* Goal of the exercise *
Give again, unaltered, the lines of the listing below that run from the line having "before: dumbbell (blue)" through the line having "before: drum (red)".

----------------

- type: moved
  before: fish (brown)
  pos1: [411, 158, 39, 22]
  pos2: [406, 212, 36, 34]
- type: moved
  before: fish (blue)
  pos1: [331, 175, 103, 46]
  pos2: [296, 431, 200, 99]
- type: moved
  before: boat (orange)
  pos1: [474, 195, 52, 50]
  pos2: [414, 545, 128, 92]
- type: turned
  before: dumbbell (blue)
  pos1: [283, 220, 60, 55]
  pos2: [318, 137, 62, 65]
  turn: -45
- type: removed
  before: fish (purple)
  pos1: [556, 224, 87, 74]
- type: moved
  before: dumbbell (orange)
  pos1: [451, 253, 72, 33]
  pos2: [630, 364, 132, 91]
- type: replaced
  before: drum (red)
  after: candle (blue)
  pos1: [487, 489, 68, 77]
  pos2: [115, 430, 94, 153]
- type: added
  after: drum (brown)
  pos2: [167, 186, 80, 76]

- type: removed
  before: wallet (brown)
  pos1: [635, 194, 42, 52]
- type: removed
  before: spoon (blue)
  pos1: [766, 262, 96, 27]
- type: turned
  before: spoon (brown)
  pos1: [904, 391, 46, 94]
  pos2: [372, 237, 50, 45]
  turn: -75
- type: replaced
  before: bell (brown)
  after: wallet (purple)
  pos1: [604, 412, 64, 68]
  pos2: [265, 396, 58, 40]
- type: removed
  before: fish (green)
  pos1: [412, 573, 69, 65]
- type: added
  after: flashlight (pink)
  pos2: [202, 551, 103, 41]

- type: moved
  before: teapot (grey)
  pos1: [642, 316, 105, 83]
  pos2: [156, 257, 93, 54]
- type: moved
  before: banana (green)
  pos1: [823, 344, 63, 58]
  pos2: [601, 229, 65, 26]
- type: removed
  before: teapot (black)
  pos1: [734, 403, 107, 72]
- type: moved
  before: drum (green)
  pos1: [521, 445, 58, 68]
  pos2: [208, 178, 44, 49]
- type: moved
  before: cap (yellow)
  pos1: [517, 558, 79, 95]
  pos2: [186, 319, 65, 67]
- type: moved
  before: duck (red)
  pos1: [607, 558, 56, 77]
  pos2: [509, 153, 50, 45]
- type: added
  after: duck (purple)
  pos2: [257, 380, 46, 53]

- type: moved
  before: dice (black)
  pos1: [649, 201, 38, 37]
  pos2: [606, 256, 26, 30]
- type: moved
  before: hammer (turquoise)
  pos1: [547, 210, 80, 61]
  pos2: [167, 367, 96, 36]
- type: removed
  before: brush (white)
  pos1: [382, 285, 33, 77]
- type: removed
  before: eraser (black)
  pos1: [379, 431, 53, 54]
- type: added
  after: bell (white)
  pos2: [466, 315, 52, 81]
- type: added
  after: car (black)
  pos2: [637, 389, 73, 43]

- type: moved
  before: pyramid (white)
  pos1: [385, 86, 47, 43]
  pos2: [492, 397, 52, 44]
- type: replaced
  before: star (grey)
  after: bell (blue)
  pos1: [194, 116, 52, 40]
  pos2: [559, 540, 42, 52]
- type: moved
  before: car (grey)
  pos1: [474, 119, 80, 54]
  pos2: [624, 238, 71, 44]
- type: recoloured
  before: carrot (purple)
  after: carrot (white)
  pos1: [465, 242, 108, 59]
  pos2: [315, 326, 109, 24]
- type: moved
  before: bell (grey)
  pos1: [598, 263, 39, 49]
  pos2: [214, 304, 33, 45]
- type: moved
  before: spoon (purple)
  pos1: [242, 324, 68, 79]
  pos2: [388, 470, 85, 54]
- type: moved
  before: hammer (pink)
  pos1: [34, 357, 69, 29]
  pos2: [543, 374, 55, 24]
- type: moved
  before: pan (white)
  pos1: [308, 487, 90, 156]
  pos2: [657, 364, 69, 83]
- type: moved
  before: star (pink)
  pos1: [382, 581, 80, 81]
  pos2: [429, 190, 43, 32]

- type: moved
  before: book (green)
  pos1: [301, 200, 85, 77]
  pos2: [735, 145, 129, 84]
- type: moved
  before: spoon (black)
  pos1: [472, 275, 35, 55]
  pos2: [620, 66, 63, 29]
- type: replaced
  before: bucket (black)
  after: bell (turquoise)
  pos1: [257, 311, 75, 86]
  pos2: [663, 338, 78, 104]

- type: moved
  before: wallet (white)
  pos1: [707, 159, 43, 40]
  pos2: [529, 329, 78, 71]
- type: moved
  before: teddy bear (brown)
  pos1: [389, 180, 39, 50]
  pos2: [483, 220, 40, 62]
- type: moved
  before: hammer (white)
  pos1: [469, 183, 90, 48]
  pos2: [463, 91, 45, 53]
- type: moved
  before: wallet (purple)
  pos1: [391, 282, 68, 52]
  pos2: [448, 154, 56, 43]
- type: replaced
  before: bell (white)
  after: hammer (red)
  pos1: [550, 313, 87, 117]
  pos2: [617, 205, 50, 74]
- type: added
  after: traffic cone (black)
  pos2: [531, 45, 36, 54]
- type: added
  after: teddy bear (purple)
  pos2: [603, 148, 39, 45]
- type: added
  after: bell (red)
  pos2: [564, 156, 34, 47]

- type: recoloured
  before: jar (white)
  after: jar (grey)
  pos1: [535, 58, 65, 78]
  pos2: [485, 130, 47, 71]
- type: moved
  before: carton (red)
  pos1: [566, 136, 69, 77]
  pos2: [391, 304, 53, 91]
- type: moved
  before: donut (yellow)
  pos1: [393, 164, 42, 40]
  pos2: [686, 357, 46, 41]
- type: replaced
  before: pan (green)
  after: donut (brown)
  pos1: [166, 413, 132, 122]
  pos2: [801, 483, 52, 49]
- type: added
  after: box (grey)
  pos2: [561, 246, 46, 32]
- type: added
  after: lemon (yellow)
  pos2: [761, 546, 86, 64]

----------------

* Answer area *
  before: dumbbell (blue)
  pos1: [283, 220, 60, 55]
  pos2: [318, 137, 62, 65]
  turn: -45
- type: removed
  before: fish (purple)
  pos1: [556, 224, 87, 74]
- type: moved
  before: dumbbell (orange)
  pos1: [451, 253, 72, 33]
  pos2: [630, 364, 132, 91]
- type: replaced
  before: drum (red)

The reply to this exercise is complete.